Object correspondence data
════════
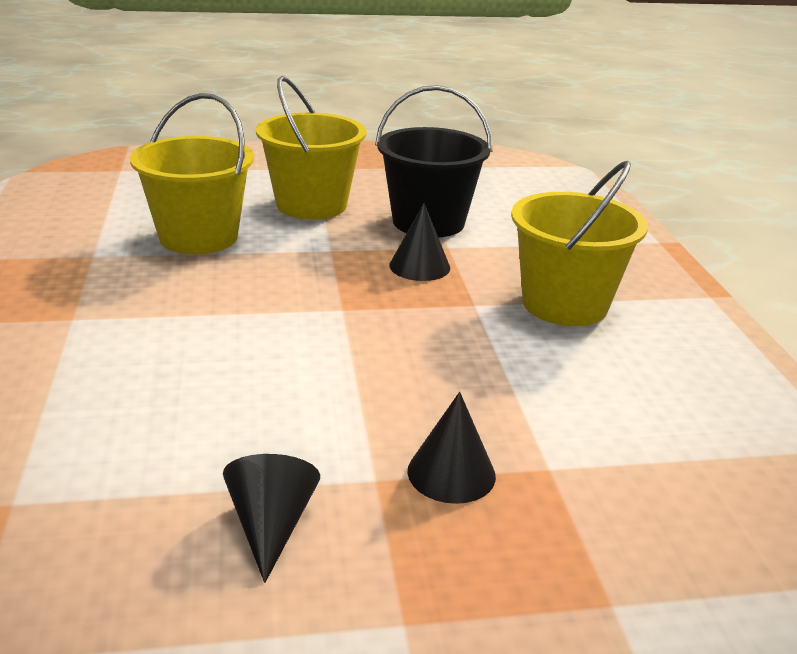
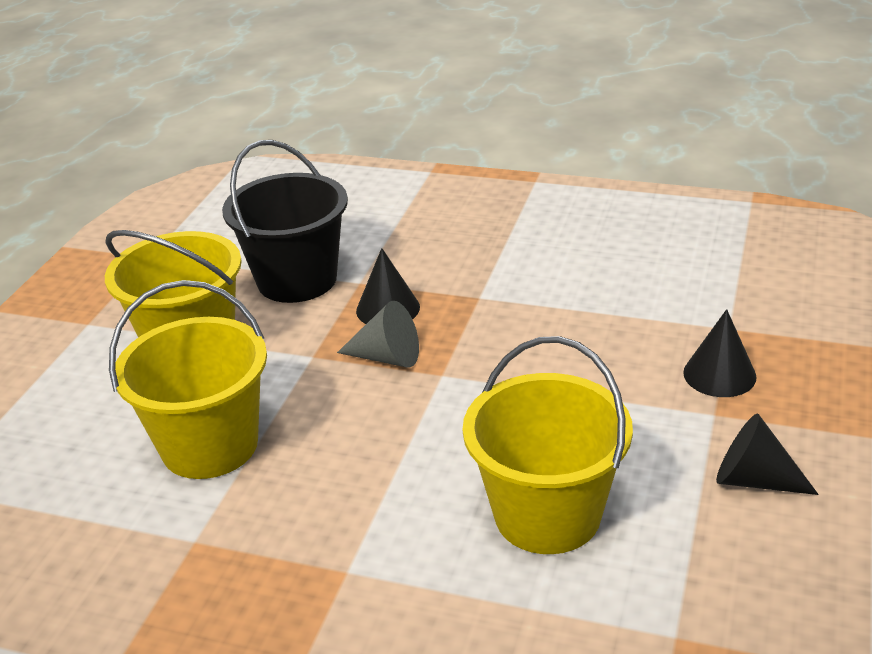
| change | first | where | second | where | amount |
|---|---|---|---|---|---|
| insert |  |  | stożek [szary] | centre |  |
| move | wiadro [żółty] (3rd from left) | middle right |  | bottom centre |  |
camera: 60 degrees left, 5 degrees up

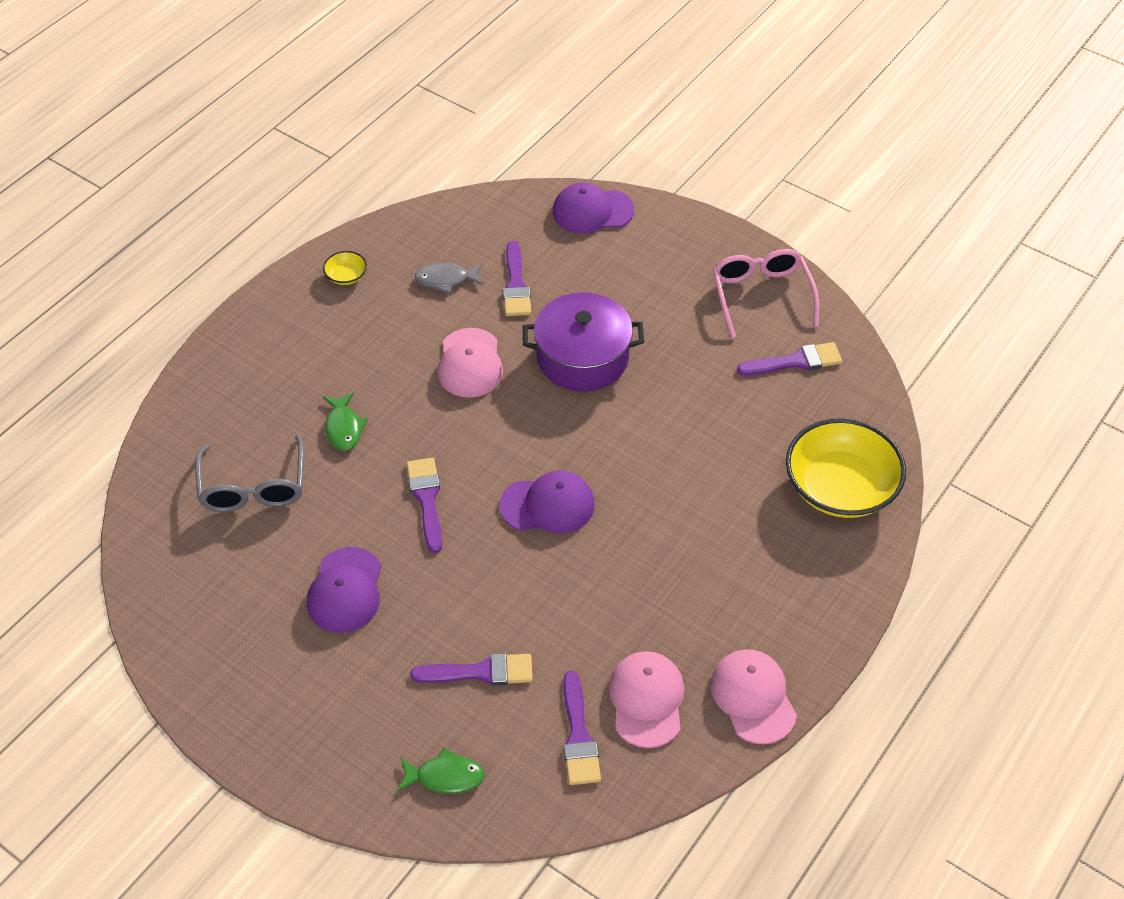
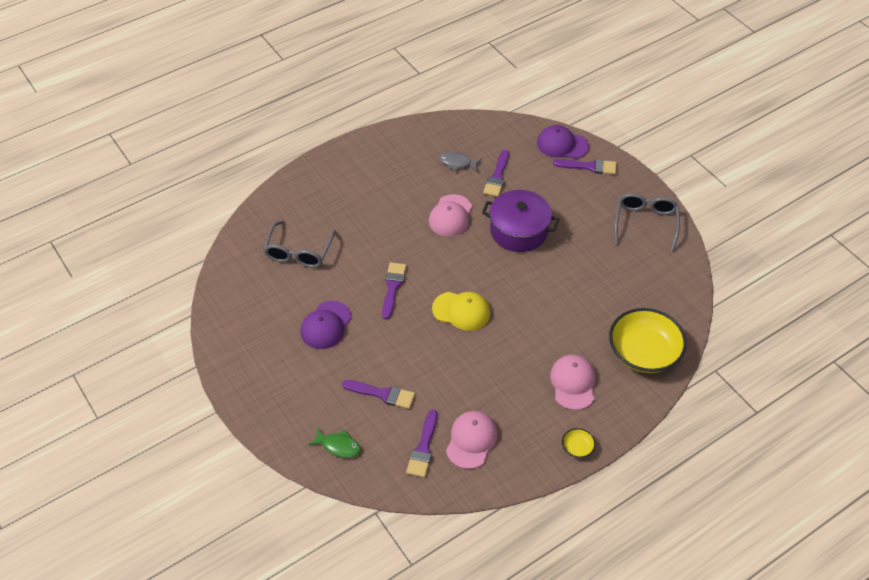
| change | first | where | second | where | amount |
|---|---|---|---|---|---|
| recolor | czapka [fioletowy] (2nd from left) | centre | czapka [żółty] | centre |  |
| move | czapka [różowy] (3rd from left) | bottom right |  | centre |  |
| move | pędzel [fioletowy] (5th from left) | middle right |  | top right |  |
| move | miska [żółty] (1st from left) | top left |  | bottom centre |  |
| recolor | okulary [różowy] | top right | okulary [szary] (2nd from left) | middle right |  |
| delete | ryba [zielony] (1st from left) | middle left |  |  |  |
camera: 20 degrees right, 0 degrees up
════════
DIRECTIONS
In the data above, find the line containing "move | wiadro"; from there, please write out each line through the end, exactly, with the pictures omitted.

ANSWER TO THIS PROBLEM
| move | wiadro [żółty] (3rd from left) | middle right |  | bottom centre |  |
camera: 60 degrees left, 5 degrees up

| change | first | where | second | where | amount |
|---|---|---|---|---|---|
| recolor | czapka [fioletowy] (2nd from left) | centre | czapka [żółty] | centre |  |
| move | czapka [różowy] (3rd from left) | bottom right |  | centre |  |
| move | pędzel [fioletowy] (5th from left) | middle right |  | top right |  |
| move | miska [żółty] (1st from left) | top left |  | bottom centre |  |
| recolor | okulary [różowy] | top right | okulary [szary] (2nd from left) | middle right |  |
| delete | ryba [zielony] (1st from left) | middle left |  |  |  |
camera: 20 degrees right, 0 degrees up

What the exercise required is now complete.